[Spatial object tracking data]
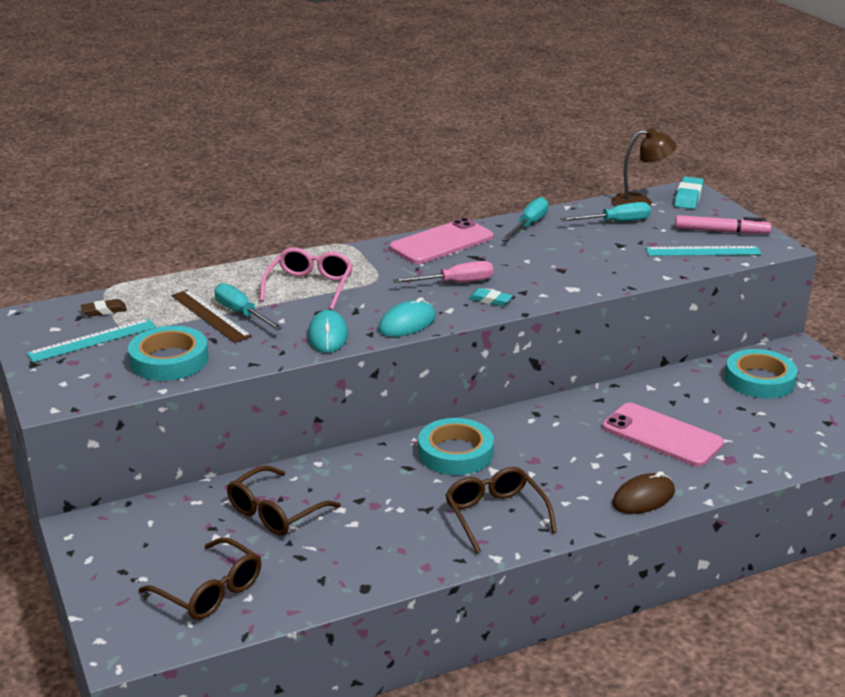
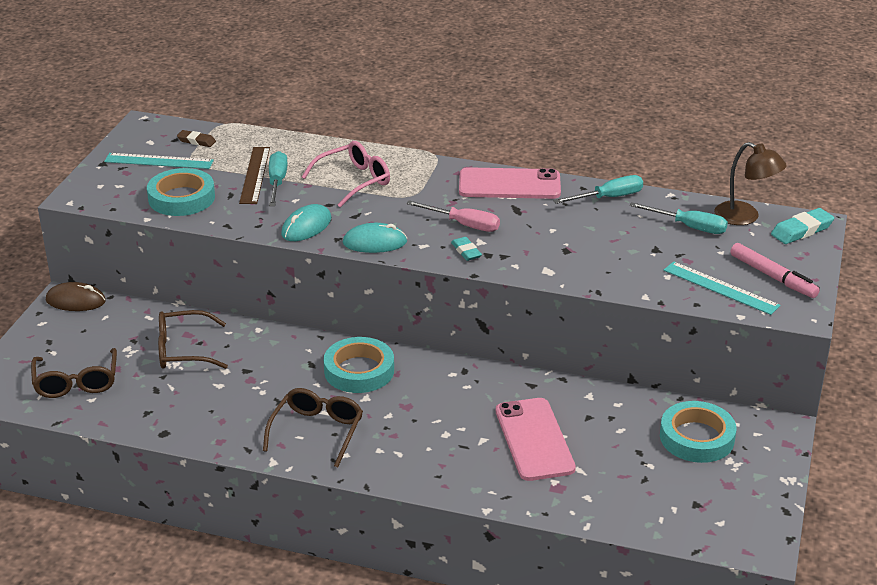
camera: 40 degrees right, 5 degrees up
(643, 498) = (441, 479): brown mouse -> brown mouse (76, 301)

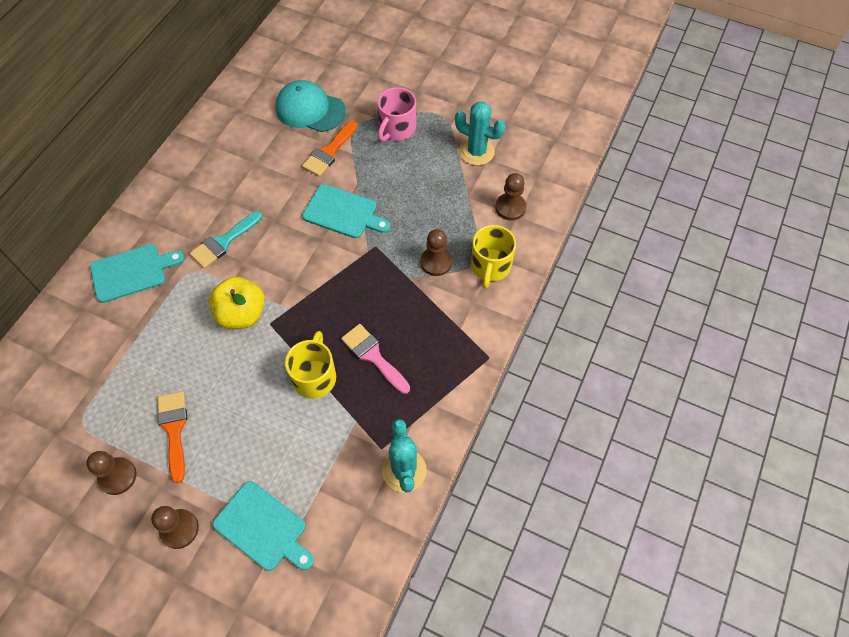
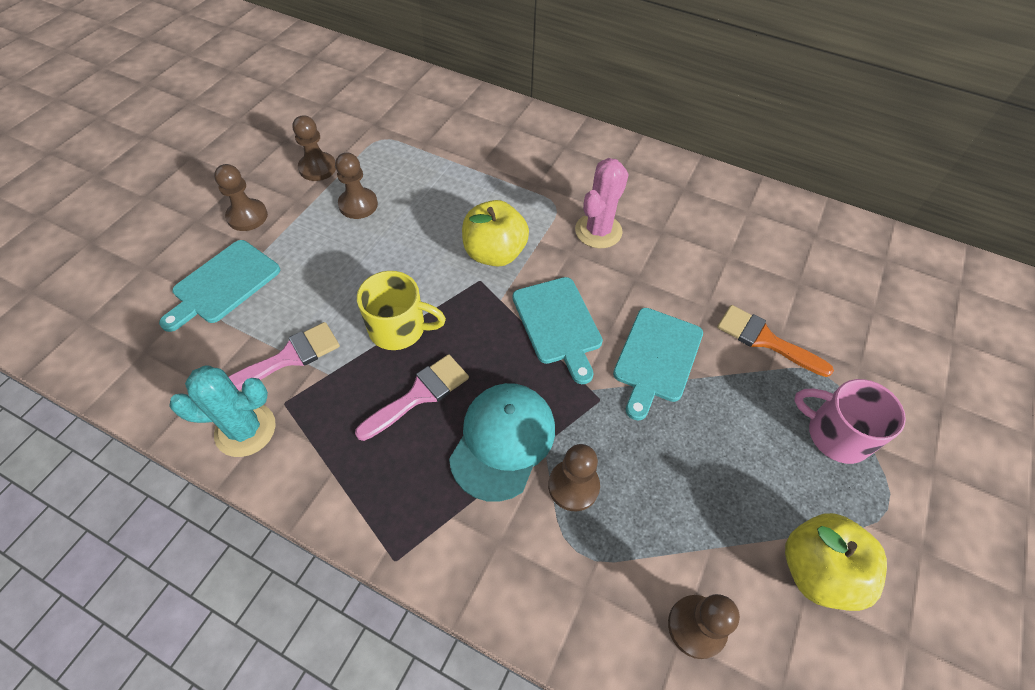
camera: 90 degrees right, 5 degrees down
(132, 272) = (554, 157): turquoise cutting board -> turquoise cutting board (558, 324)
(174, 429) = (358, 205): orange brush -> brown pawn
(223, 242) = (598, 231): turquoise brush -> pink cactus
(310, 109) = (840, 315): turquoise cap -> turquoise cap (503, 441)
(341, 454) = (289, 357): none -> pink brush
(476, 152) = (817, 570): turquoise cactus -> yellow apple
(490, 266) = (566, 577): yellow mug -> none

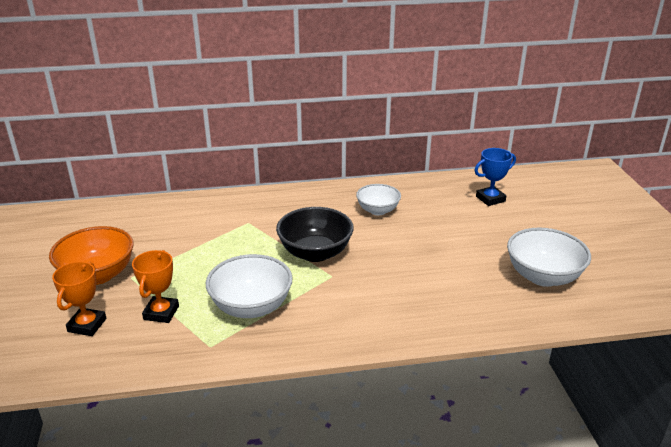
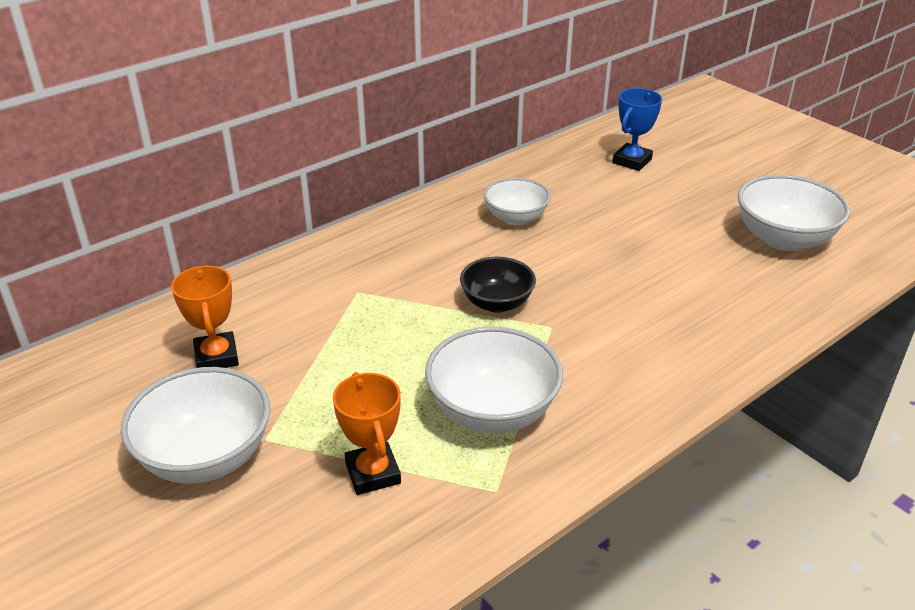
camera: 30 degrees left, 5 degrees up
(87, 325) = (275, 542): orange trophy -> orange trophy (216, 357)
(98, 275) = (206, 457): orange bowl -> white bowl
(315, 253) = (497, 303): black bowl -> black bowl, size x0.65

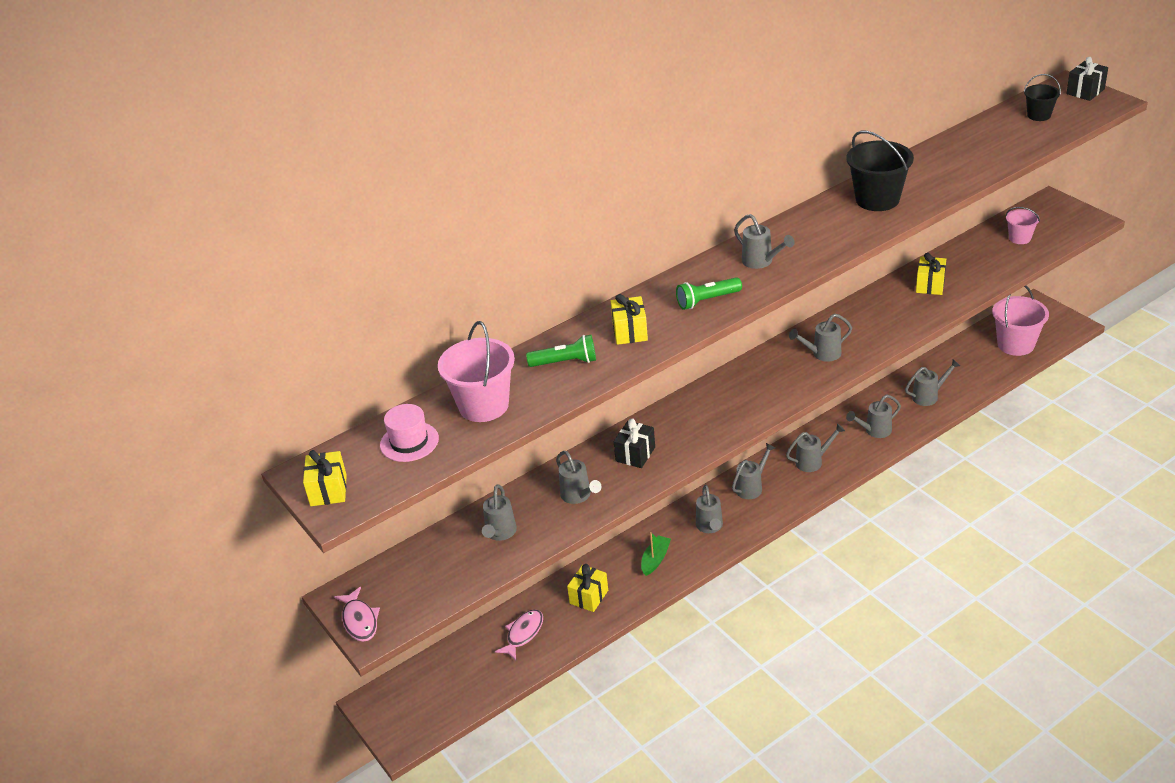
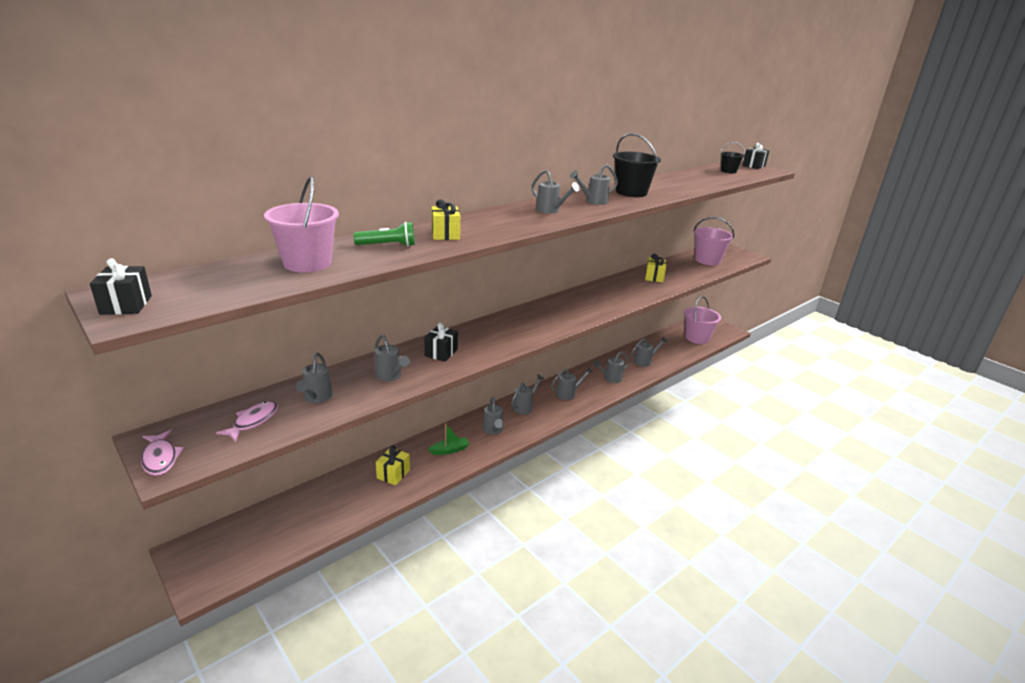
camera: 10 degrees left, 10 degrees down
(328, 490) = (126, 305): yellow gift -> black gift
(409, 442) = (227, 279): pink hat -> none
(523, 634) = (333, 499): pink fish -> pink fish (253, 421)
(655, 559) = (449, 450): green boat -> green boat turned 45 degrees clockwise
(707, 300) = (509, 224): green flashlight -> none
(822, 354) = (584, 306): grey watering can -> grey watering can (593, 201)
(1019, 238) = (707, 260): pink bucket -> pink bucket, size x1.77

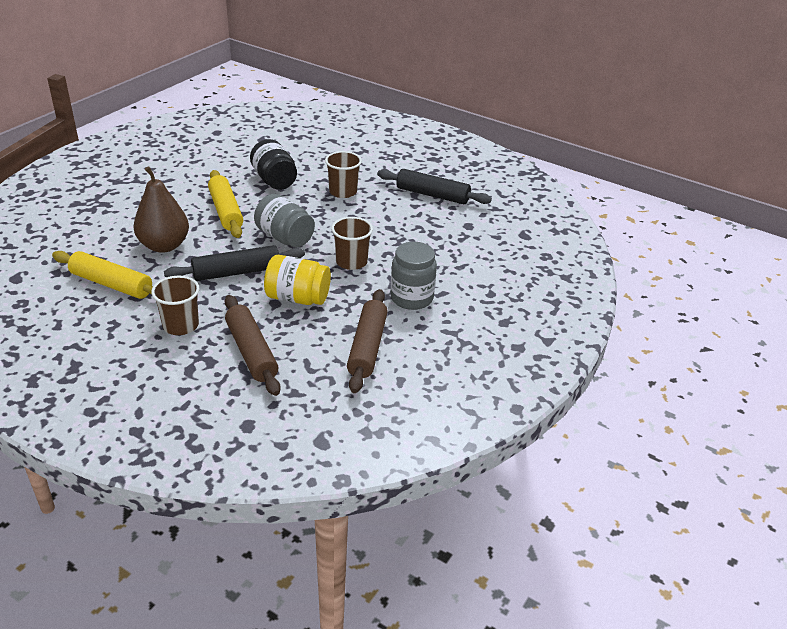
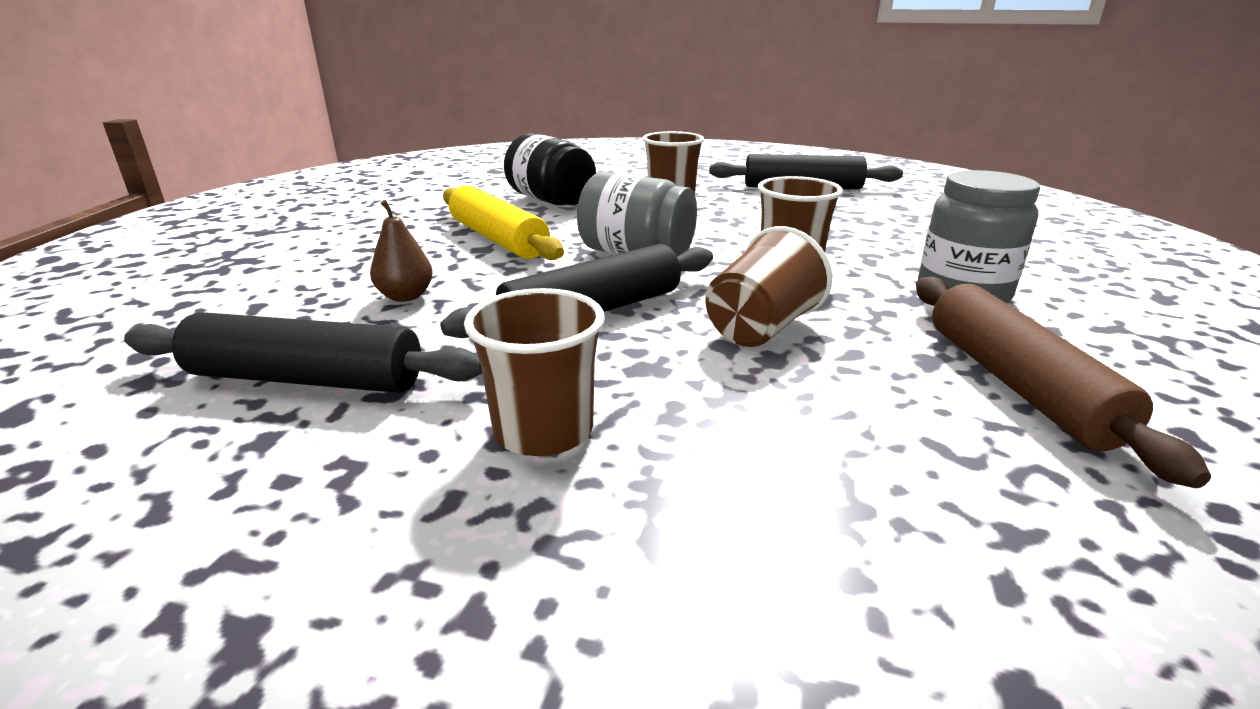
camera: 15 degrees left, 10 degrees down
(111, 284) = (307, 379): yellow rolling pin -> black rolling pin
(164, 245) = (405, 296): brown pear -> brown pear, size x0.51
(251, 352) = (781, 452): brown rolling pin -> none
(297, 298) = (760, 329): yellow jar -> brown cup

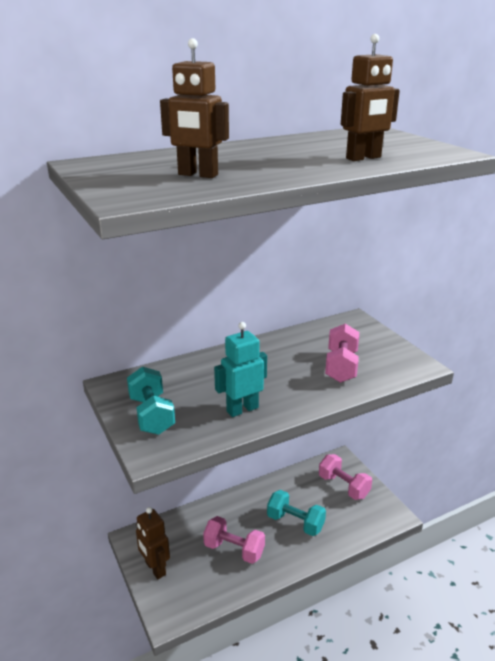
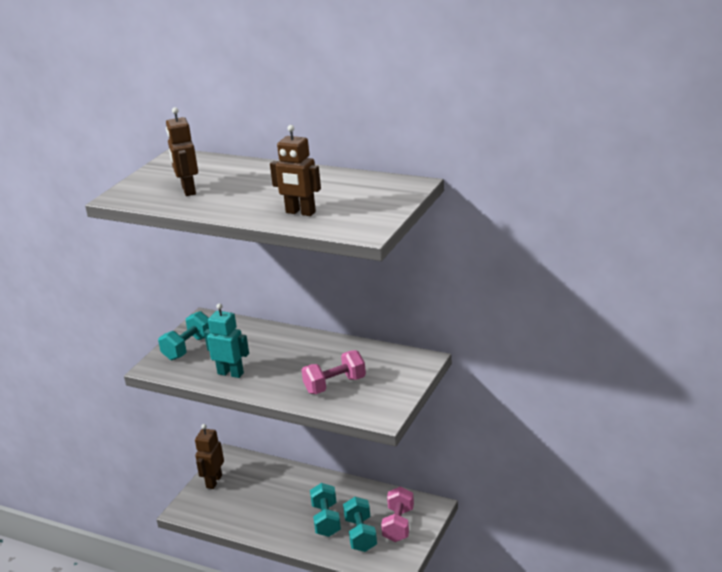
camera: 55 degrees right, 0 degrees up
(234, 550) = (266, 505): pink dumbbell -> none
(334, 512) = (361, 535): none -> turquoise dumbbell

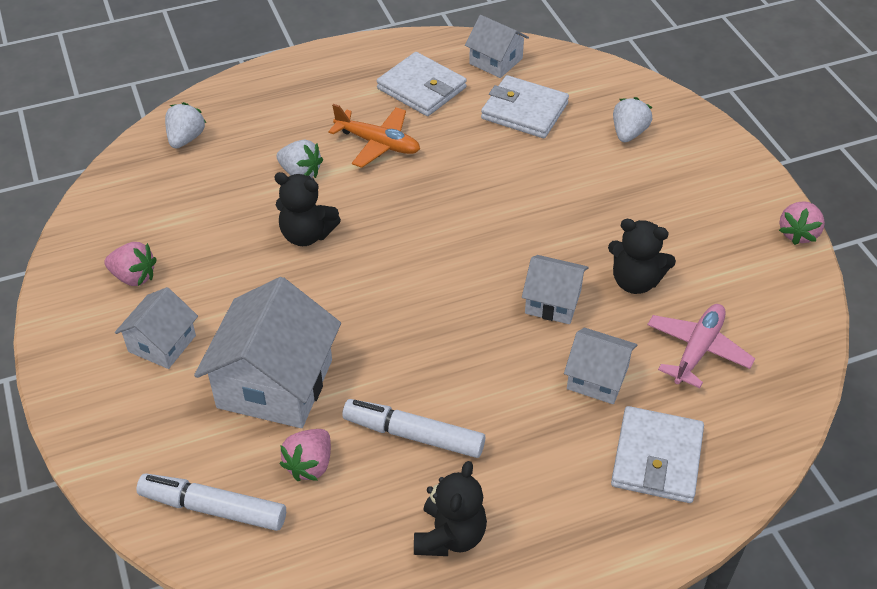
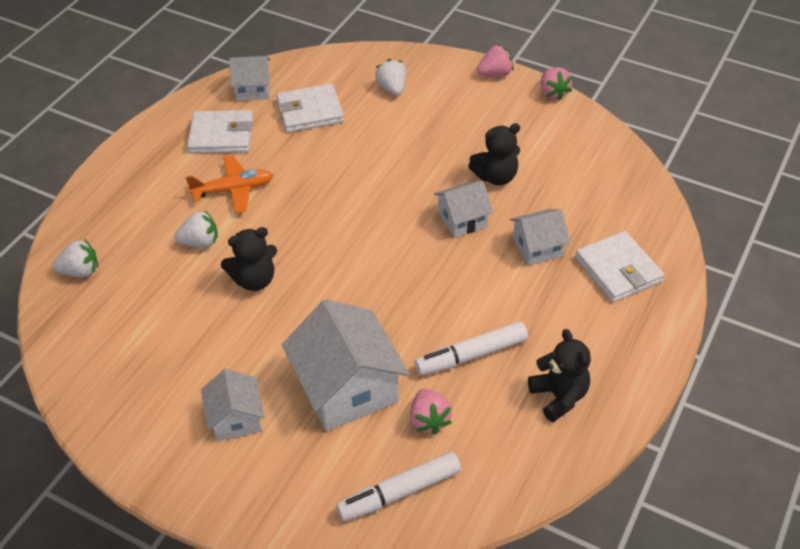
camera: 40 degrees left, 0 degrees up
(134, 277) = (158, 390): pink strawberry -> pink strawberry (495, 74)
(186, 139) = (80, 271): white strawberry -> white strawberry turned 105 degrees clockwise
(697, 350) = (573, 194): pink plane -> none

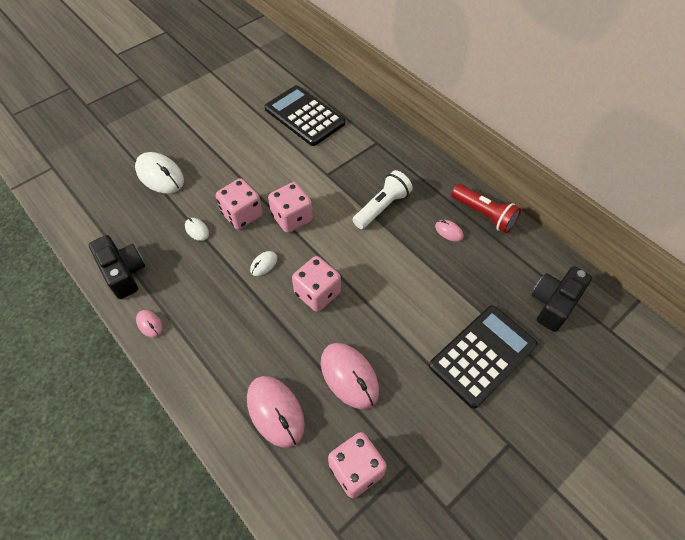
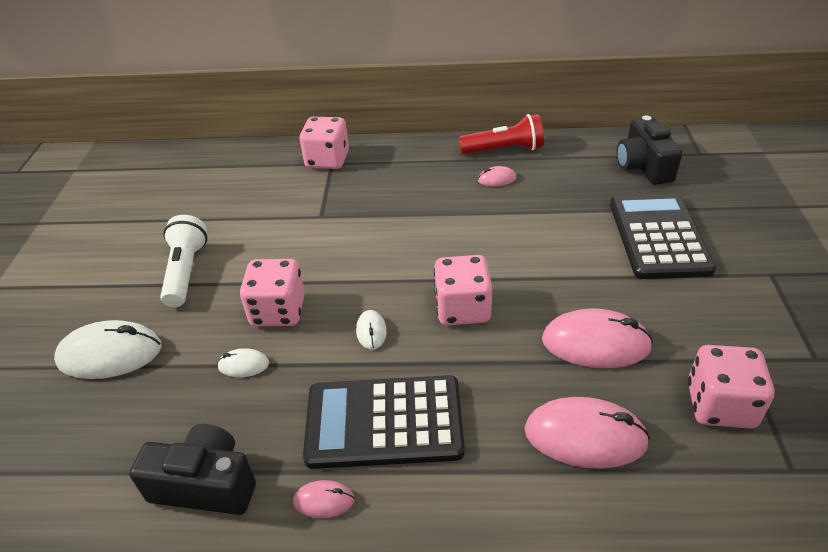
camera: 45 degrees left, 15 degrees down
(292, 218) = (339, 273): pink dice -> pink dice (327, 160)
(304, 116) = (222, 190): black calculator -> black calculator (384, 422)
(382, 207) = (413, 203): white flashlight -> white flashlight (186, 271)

▶ **EXERCISE GOAL**
Strip the images and reproduce the remaining records precisely.

▶ **ANSWER SECTION**
camera: 40 degrees right, 5 degrees up
(643, 498) = (441, 479): brown mouse -> brown mouse (76, 301)

camera: 90 degrees right, 5 degrees down
(132, 272) = (554, 157): turquoise cutting board -> turquoise cutting board (558, 324)
(174, 429) = (358, 205): orange brush -> brown pawn
(223, 242) = (598, 231): turquoise brush -> pink cactus
(310, 109) = (840, 315): turquoise cap -> turquoise cap (503, 441)
(341, 454) = (289, 357): none -> pink brush
(476, 152) = (817, 570): turquoise cactus -> yellow apple
(490, 266) = (566, 577): yellow mug -> none

camera: 30 degrees left, 5 degrees up
(87, 325) = (275, 542): orange trophy -> orange trophy (216, 357)
(98, 275) = (206, 457): orange bowl -> white bowl
(315, 253) = (497, 303): black bowl -> black bowl, size x0.65

camera: 10 degrees left, 10 degrees down
(328, 490) = (126, 305): yellow gift -> black gift
(409, 442) = (227, 279): pink hat -> none
(523, 634) = (333, 499): pink fish -> pink fish (253, 421)
(655, 559) = (449, 450): green boat -> green boat turned 45 degrees clockwise
(707, 300) = (509, 224): green flashlight -> none
(822, 354) = (584, 306): grey watering can -> grey watering can (593, 201)
(1019, 238) = (707, 260): pink bucket -> pink bucket, size x1.77

camera: 15 degrees left, 10 degrees down
(111, 284) = (307, 379): yellow rolling pin -> black rolling pin
(164, 245) = (405, 296): brown pear -> brown pear, size x0.51
(251, 352) = (781, 452): brown rolling pin -> none
(297, 298) = (760, 329): yellow jar -> brown cup

camera: 55 degrees right, 0 degrees up
(234, 550) = (266, 505): pink dumbbell -> none
(334, 512) = (361, 535): none -> turquoise dumbbell

camera: 40 degrees left, 0 degrees up
(134, 277) = (158, 390): pink strawberry -> pink strawberry (495, 74)
(186, 139) = (80, 271): white strawberry -> white strawberry turned 105 degrees clockwise
(697, 350) = (573, 194): pink plane -> none

camera: 45 degrees left, 15 degrees down
(292, 218) = (339, 273): pink dice -> pink dice (327, 160)
(304, 116) = (222, 190): black calculator -> black calculator (384, 422)
(382, 207) = (413, 203): white flashlight -> white flashlight (186, 271)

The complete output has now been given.